Source records:

____________

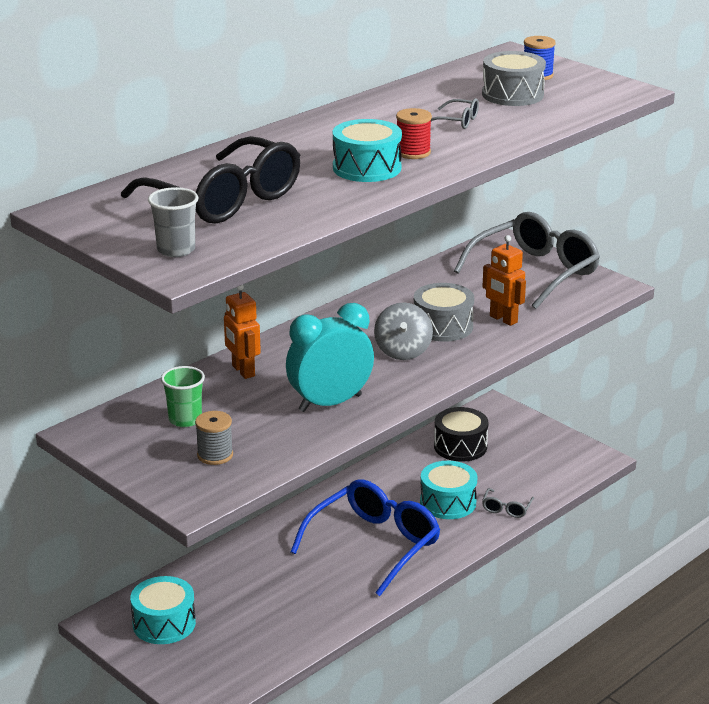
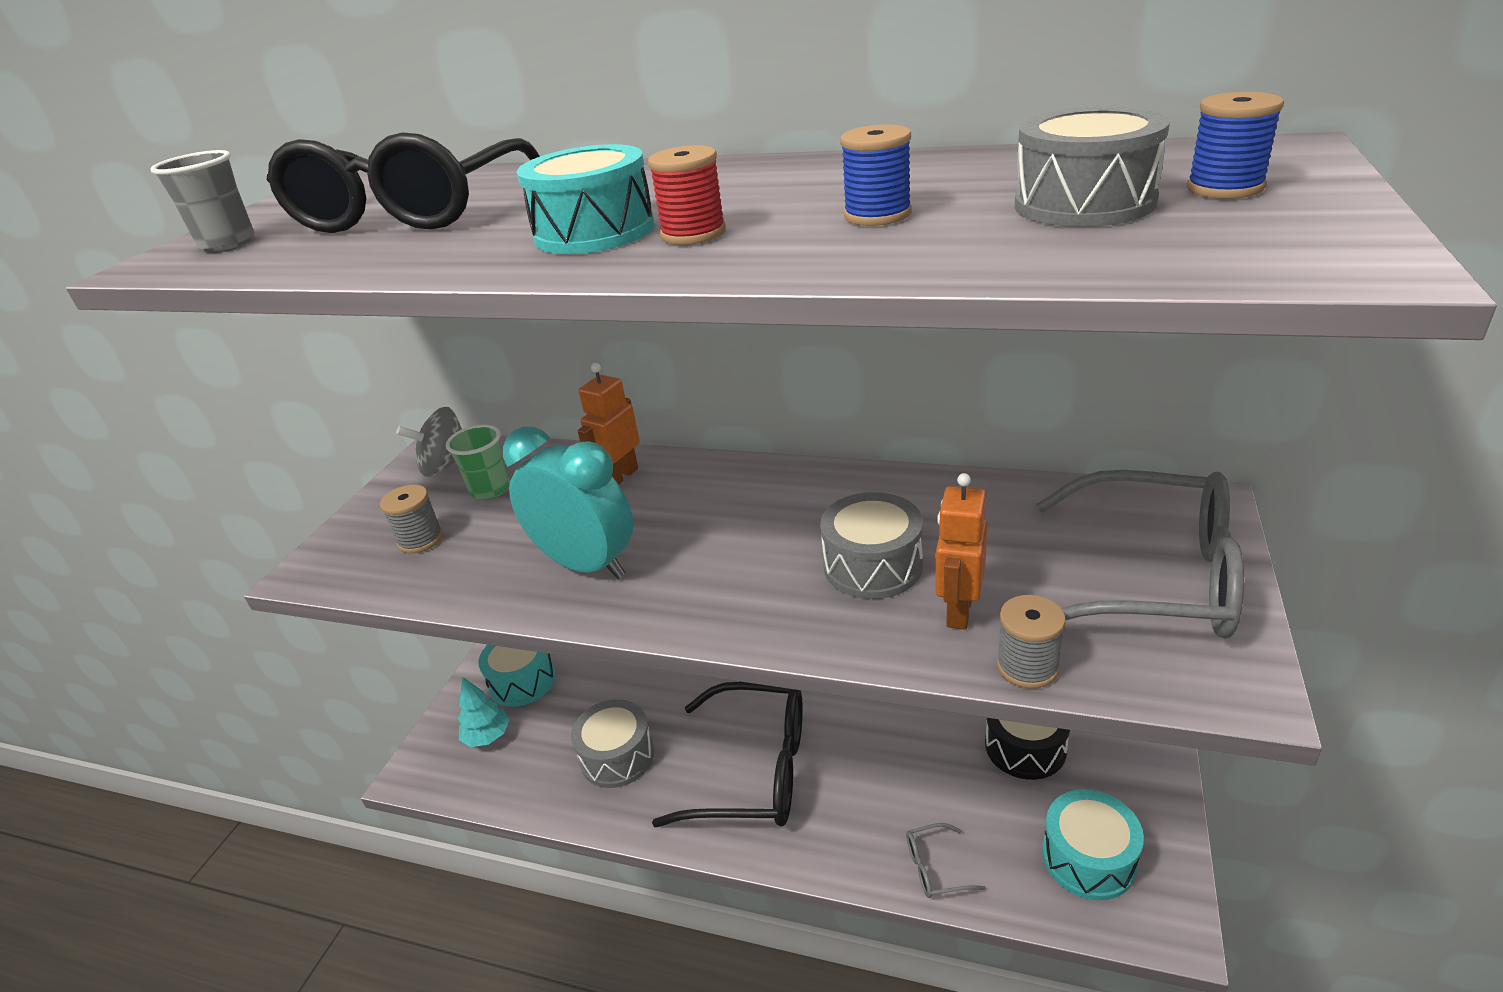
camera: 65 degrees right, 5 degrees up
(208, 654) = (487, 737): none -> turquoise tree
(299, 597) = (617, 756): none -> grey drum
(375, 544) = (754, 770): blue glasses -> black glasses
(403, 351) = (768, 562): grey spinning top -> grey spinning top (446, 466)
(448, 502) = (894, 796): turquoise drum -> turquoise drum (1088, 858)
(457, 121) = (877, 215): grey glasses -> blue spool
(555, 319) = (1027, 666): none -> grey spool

____________

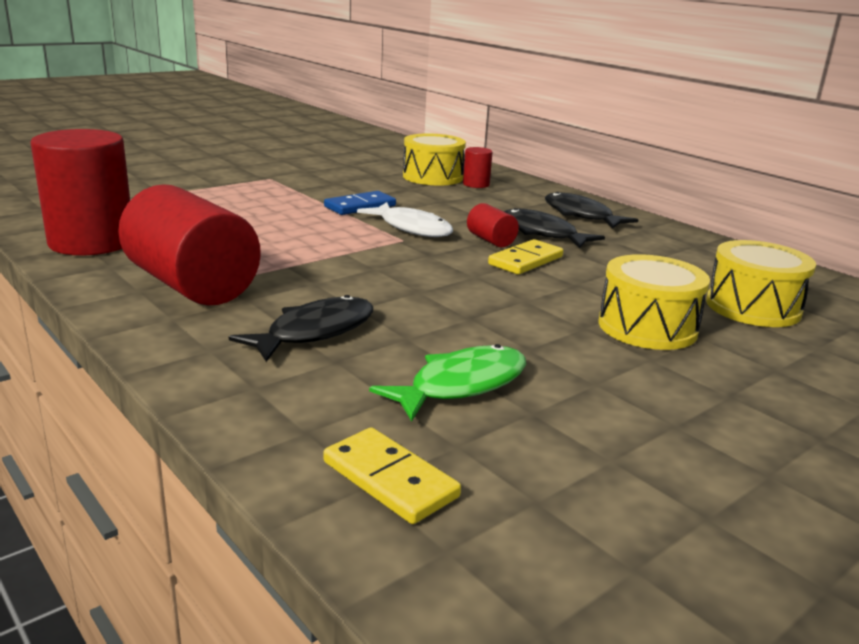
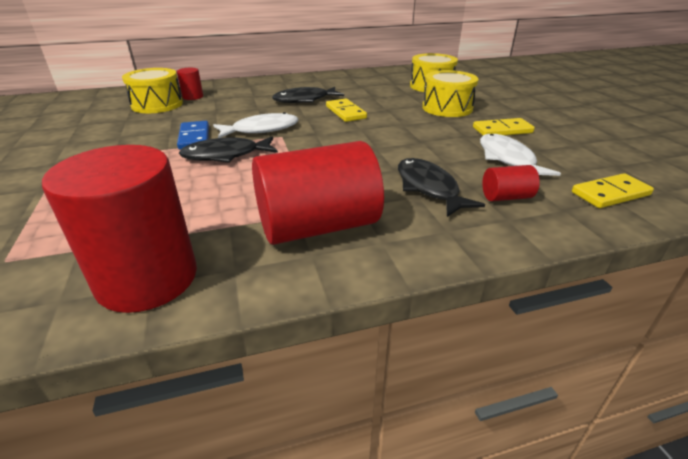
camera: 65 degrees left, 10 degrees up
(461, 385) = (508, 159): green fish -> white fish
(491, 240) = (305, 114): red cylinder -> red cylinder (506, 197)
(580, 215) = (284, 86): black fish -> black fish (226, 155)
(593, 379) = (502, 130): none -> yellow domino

____________

Please return only the lines above, starting at the line that has "(448, 502) = (894, 796): turquoise" and ending at the line that has "(555, 319) = (1027, 666): none -> grey spool", keeping both and leaving each one unchanged.

(448, 502) = (894, 796): turquoise drum -> turquoise drum (1088, 858)
(457, 121) = (877, 215): grey glasses -> blue spool
(555, 319) = (1027, 666): none -> grey spool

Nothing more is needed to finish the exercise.